§ Task inputs:
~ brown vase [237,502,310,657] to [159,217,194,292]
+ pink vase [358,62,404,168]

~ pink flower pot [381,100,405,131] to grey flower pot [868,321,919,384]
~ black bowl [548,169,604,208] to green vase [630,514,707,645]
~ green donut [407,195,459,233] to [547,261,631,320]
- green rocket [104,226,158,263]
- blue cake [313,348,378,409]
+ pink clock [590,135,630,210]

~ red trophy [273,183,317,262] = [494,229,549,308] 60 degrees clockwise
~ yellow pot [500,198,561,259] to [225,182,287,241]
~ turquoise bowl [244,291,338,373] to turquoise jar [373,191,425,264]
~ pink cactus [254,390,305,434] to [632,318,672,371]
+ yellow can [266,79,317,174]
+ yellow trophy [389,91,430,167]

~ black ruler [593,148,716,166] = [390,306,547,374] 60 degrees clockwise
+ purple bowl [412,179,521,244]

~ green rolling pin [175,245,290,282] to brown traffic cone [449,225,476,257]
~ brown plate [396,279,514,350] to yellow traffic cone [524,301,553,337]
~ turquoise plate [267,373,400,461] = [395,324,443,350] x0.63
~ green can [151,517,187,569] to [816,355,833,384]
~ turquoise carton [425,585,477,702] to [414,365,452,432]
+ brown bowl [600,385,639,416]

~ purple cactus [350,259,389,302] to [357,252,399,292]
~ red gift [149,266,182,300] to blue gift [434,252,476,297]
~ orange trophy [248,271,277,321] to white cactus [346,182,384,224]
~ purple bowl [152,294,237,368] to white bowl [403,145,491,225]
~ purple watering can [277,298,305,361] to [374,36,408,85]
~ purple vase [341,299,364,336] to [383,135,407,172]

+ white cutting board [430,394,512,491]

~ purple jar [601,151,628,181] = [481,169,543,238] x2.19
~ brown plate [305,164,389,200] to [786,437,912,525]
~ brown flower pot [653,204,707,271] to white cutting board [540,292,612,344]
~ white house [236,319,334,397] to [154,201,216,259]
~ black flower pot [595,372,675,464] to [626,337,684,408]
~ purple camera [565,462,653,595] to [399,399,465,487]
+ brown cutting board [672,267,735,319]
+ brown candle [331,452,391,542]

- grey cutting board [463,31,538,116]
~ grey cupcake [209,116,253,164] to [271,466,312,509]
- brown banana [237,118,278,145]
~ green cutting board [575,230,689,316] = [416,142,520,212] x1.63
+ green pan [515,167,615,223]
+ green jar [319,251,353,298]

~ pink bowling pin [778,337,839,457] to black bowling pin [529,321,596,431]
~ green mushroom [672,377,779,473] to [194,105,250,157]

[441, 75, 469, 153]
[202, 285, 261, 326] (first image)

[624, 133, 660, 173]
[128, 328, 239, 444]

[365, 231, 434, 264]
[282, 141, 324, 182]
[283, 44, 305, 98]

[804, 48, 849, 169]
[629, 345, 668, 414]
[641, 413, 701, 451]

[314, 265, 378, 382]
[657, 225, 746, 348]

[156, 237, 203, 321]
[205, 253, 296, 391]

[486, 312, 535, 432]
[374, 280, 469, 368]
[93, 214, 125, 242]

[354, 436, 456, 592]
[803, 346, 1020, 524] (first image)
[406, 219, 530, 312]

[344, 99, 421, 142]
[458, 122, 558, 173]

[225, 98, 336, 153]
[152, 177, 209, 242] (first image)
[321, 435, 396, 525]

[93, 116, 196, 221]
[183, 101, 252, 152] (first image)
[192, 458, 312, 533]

§ Exercise: Give back the records above exactly, limited to the lines between the one holding "white bowl [403,145,491,225]" and the one holding "- brown banana [237,118,278,145]", inclusive.

§ Response to this exercise:
~ purple bowl [152,294,237,368] to white bowl [403,145,491,225]
~ purple watering can [277,298,305,361] to [374,36,408,85]
~ purple vase [341,299,364,336] to [383,135,407,172]

+ white cutting board [430,394,512,491]

~ purple jar [601,151,628,181] = [481,169,543,238] x2.19
~ brown plate [305,164,389,200] to [786,437,912,525]
~ brown flower pot [653,204,707,271] to white cutting board [540,292,612,344]
~ white house [236,319,334,397] to [154,201,216,259]
~ black flower pot [595,372,675,464] to [626,337,684,408]
~ purple camera [565,462,653,595] to [399,399,465,487]
+ brown cutting board [672,267,735,319]
+ brown candle [331,452,391,542]

- grey cutting board [463,31,538,116]
~ grey cupcake [209,116,253,164] to [271,466,312,509]
- brown banana [237,118,278,145]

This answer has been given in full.